=== Begin Enclosure ===

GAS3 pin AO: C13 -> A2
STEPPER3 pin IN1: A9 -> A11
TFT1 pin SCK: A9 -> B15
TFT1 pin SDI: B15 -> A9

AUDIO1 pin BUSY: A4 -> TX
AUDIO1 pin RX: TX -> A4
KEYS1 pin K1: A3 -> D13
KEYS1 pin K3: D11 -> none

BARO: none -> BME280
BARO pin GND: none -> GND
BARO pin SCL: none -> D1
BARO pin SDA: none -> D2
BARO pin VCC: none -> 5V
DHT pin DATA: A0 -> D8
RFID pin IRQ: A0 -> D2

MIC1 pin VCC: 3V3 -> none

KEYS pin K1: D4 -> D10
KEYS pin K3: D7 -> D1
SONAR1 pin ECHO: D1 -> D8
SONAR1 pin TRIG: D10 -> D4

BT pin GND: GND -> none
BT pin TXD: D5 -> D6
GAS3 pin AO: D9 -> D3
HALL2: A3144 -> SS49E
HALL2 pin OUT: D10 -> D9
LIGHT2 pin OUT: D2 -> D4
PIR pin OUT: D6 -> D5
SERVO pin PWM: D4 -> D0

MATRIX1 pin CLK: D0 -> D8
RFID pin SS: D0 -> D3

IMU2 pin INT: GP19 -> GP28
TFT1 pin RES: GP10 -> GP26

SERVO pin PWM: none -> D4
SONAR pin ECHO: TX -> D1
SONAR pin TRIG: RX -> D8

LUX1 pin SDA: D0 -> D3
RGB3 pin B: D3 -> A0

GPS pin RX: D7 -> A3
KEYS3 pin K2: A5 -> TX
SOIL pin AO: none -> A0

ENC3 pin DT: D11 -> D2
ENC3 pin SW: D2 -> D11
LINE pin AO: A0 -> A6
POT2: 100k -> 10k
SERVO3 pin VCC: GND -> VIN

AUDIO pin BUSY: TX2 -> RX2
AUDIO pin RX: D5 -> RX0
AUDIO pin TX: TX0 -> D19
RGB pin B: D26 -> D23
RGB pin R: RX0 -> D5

=== End Enclosure ===

Task instructions: Starting at the line that has "SONAR1 pin TRIG: D10 -> D4" in the records above, restate word for word every line until the one that has "SONAR pin TRIG: RX -> D8", and include that one as well.

Answer to this task:
SONAR1 pin TRIG: D10 -> D4

BT pin GND: GND -> none
BT pin TXD: D5 -> D6
GAS3 pin AO: D9 -> D3
HALL2: A3144 -> SS49E
HALL2 pin OUT: D10 -> D9
LIGHT2 pin OUT: D2 -> D4
PIR pin OUT: D6 -> D5
SERVO pin PWM: D4 -> D0

MATRIX1 pin CLK: D0 -> D8
RFID pin SS: D0 -> D3

IMU2 pin INT: GP19 -> GP28
TFT1 pin RES: GP10 -> GP26

SERVO pin PWM: none -> D4
SONAR pin ECHO: TX -> D1
SONAR pin TRIG: RX -> D8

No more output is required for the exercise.